> [Activity]:
Every entry should be reproduced precisely, with each picture left out.

> [Data]:
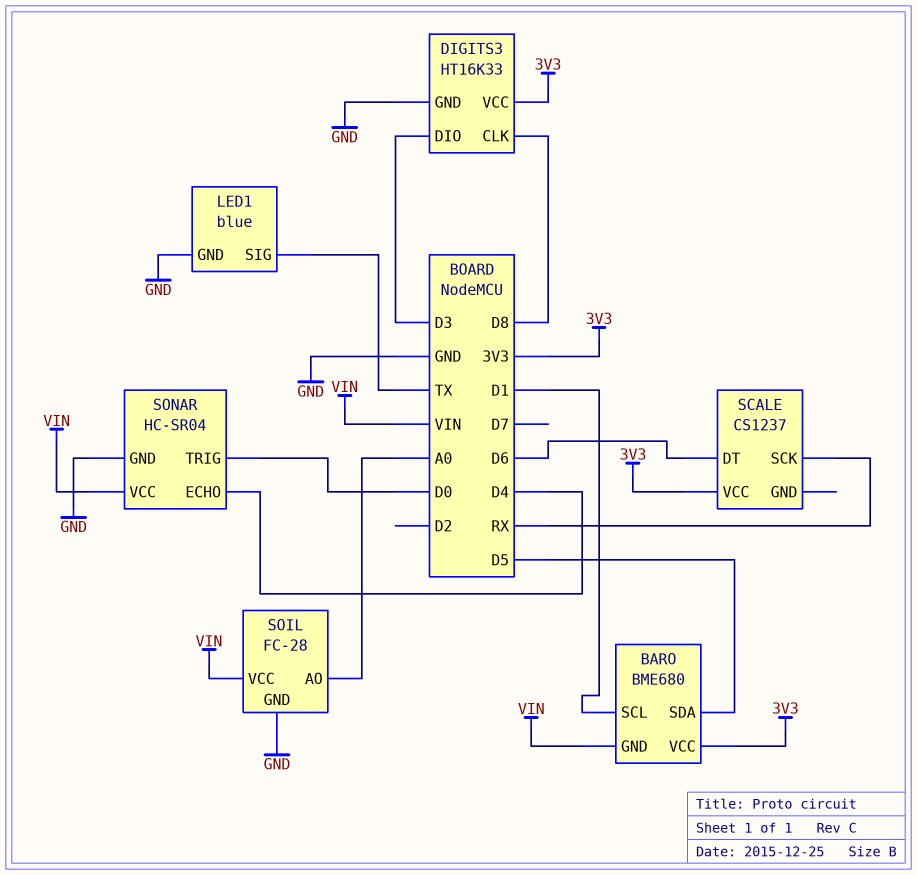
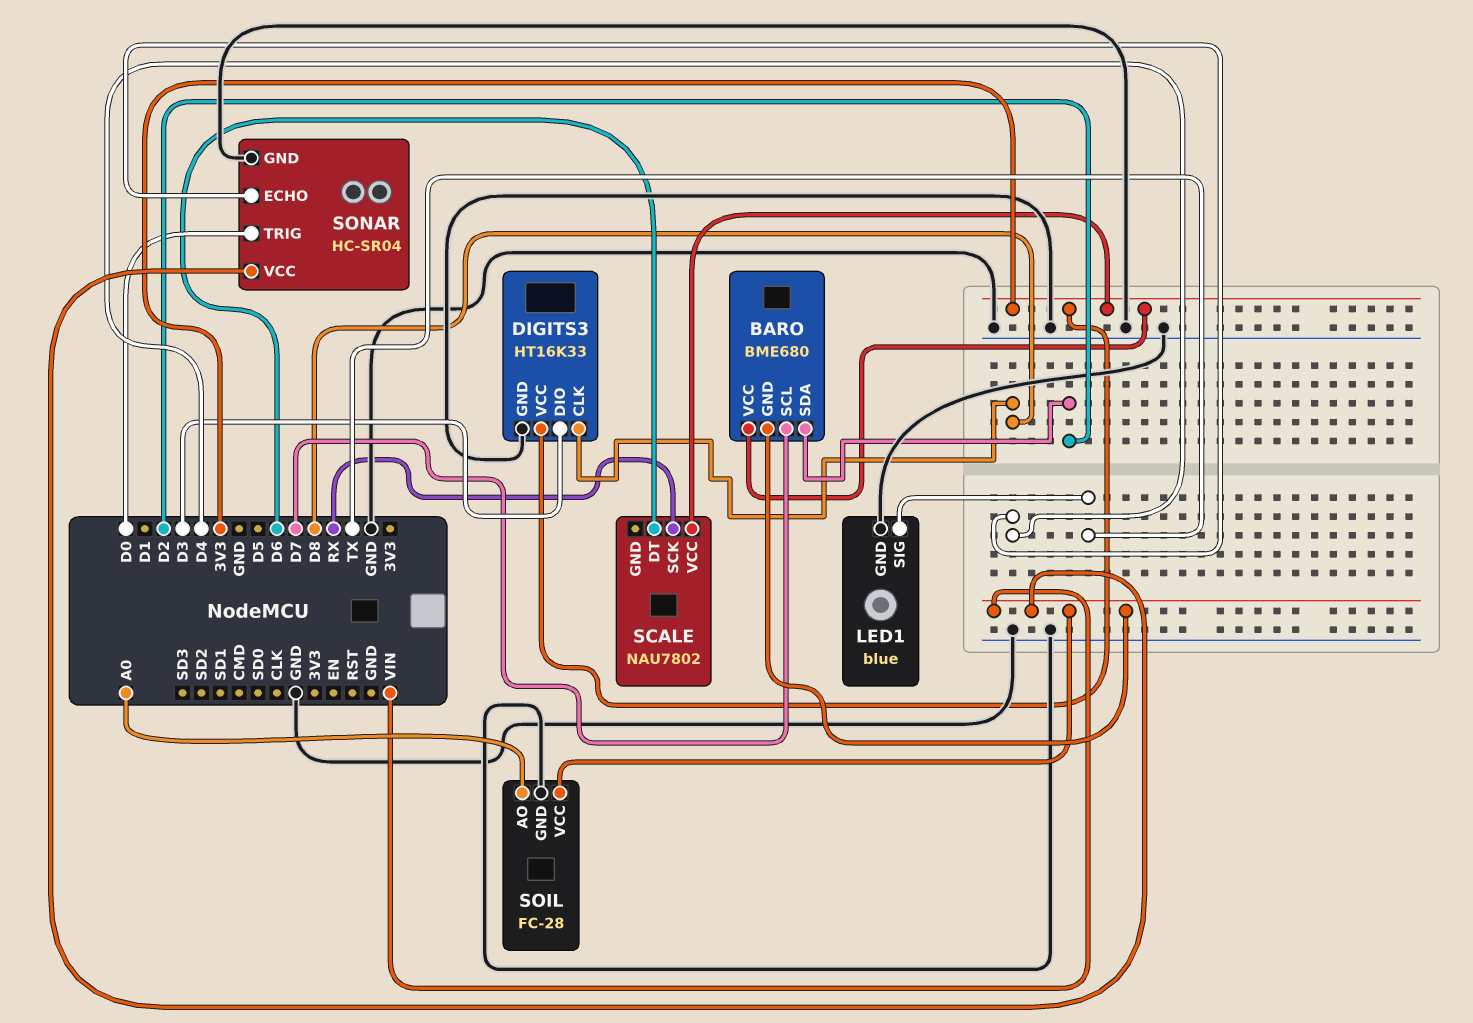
BARO pin SCL: D1 -> D7
BARO pin SDA: D5 -> D2
SCALE: CS1237 -> NAU7802

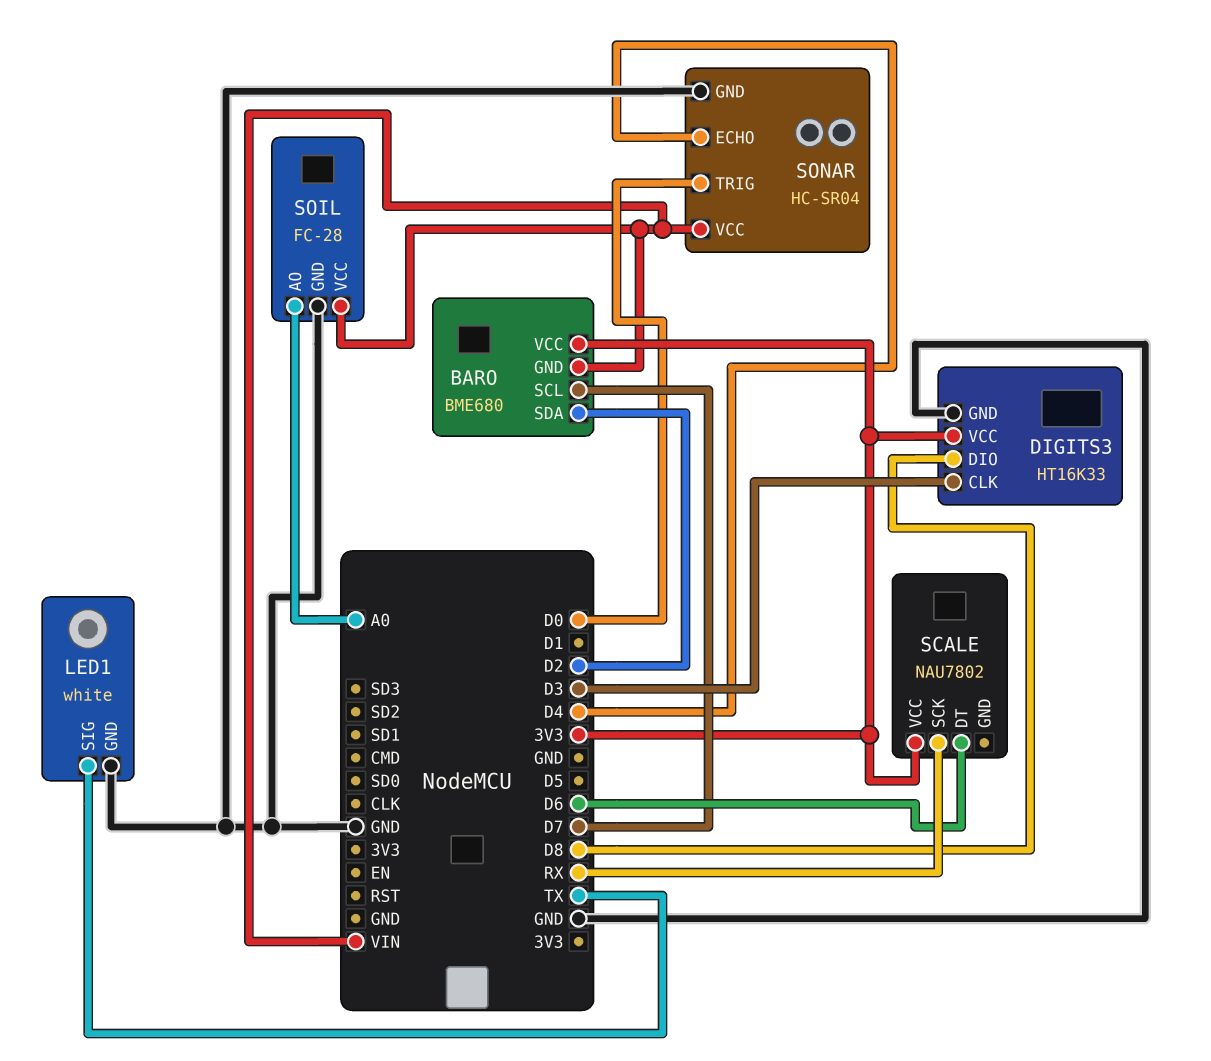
DIGITS3 pin CLK: D8 -> D3
DIGITS3 pin DIO: D3 -> D8
LED1: blue -> white

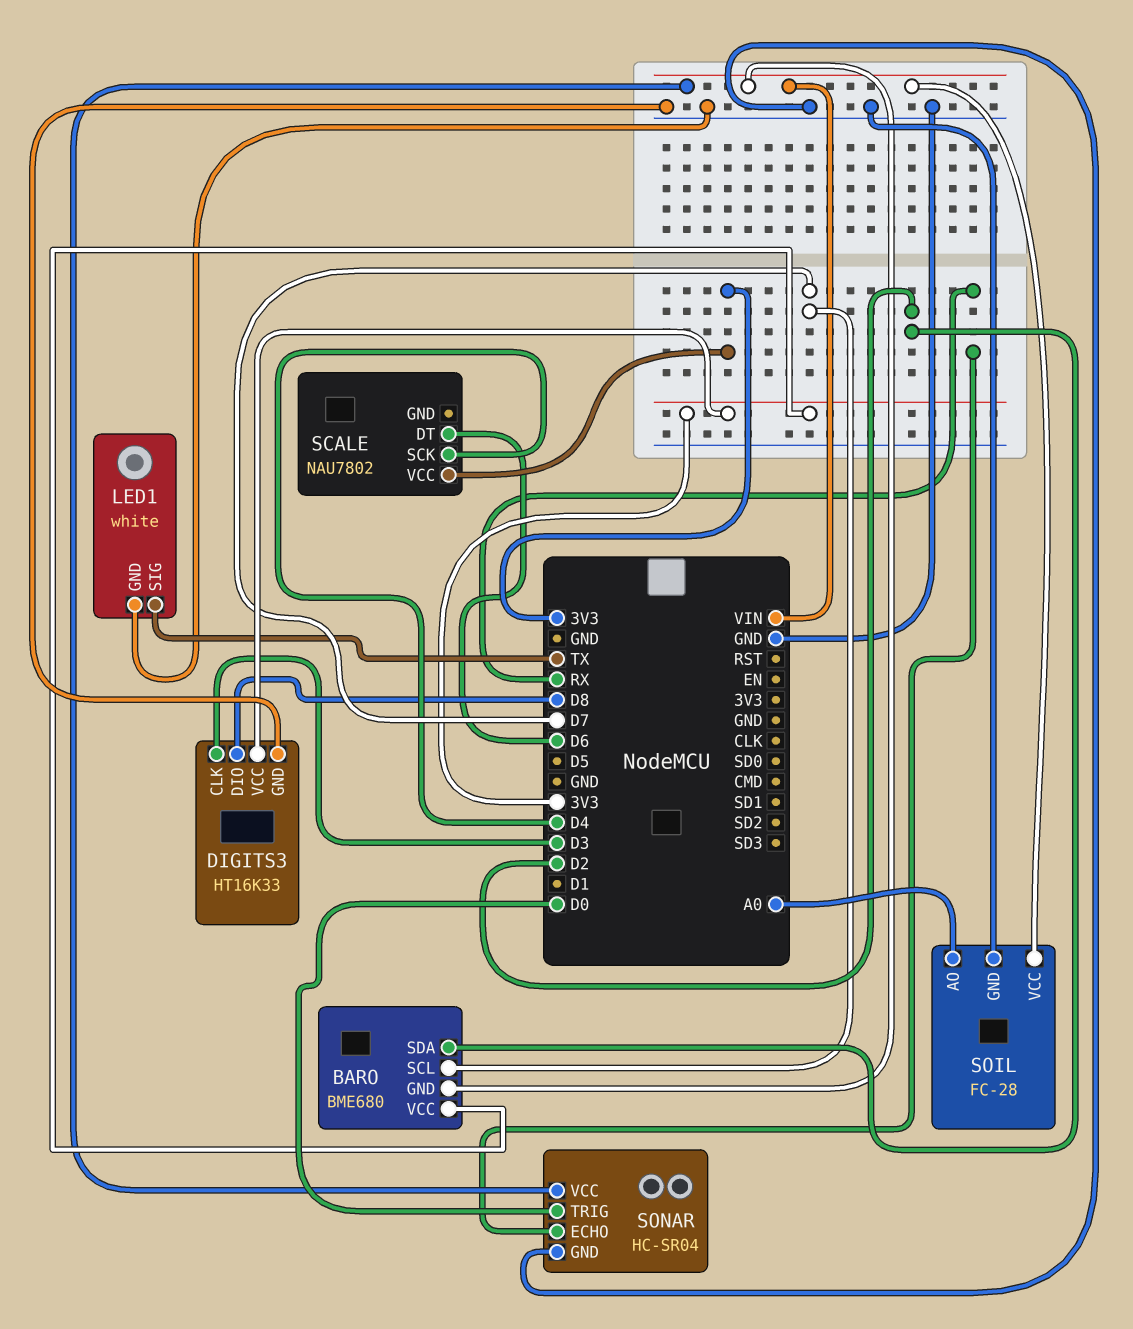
SCALE pin SCK: RX -> D4
SONAR pin ECHO: D4 -> RX

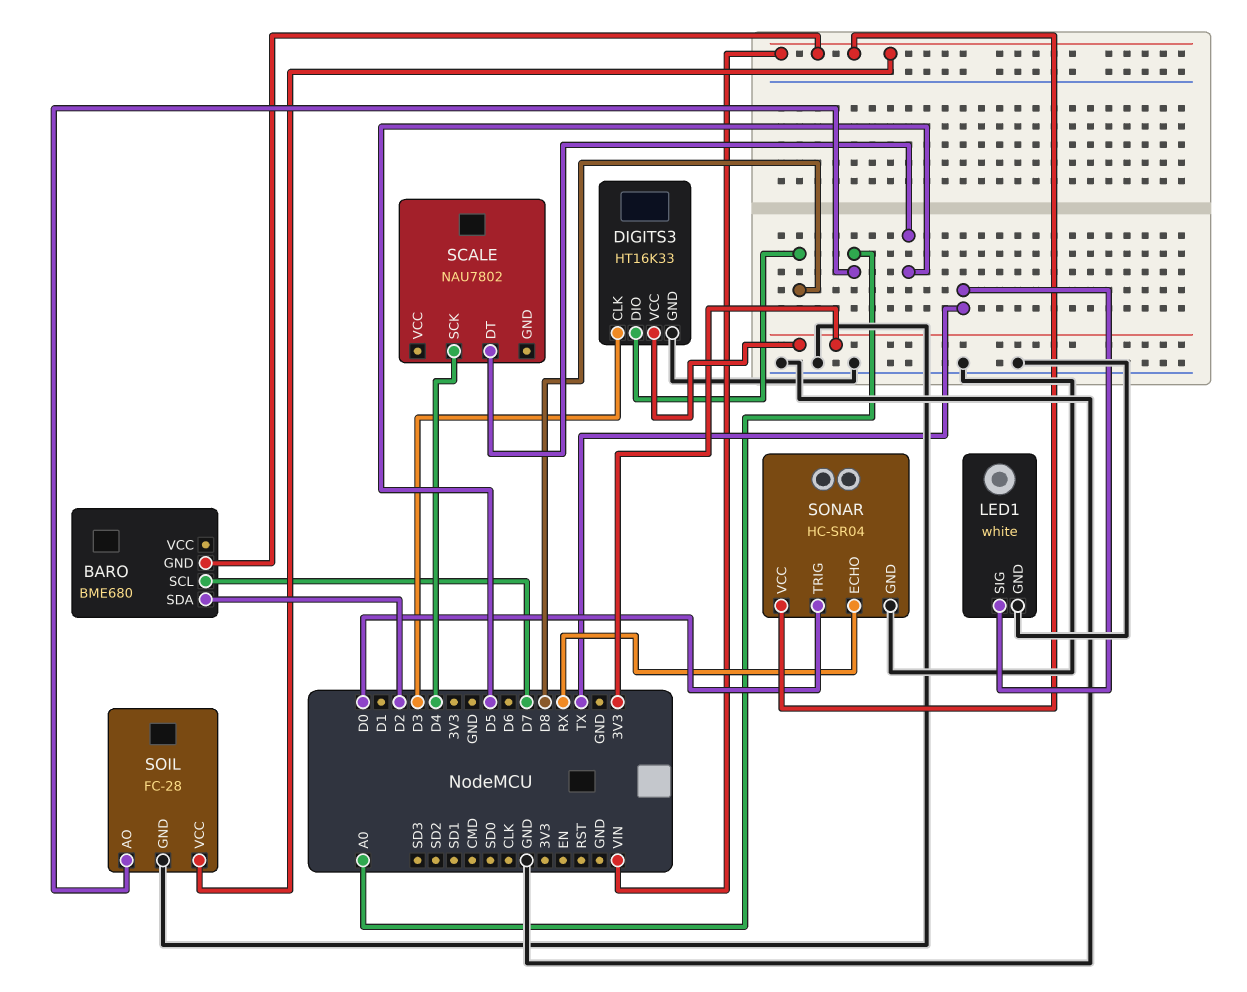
BARO pin VCC: 3V3 -> none
SCALE pin DT: D6 -> D5
SCALE pin VCC: 3V3 -> none

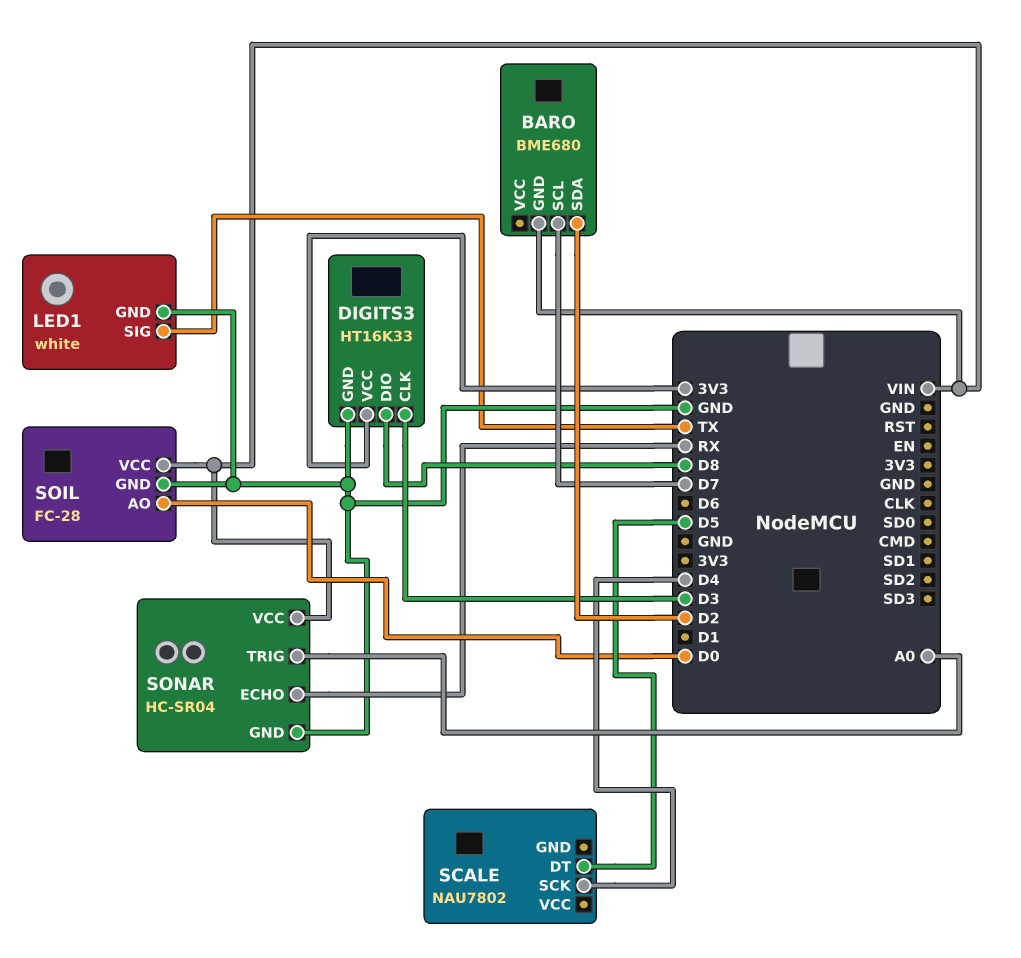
SOIL pin AO: A0 -> D0
SONAR pin TRIG: D0 -> A0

> [Solution for this problem]:
BARO pin SCL: D1 -> D7
BARO pin SDA: D5 -> D2
SCALE: CS1237 -> NAU7802

DIGITS3 pin CLK: D8 -> D3
DIGITS3 pin DIO: D3 -> D8
LED1: blue -> white

SCALE pin SCK: RX -> D4
SONAR pin ECHO: D4 -> RX

BARO pin VCC: 3V3 -> none
SCALE pin DT: D6 -> D5
SCALE pin VCC: 3V3 -> none

SOIL pin AO: A0 -> D0
SONAR pin TRIG: D0 -> A0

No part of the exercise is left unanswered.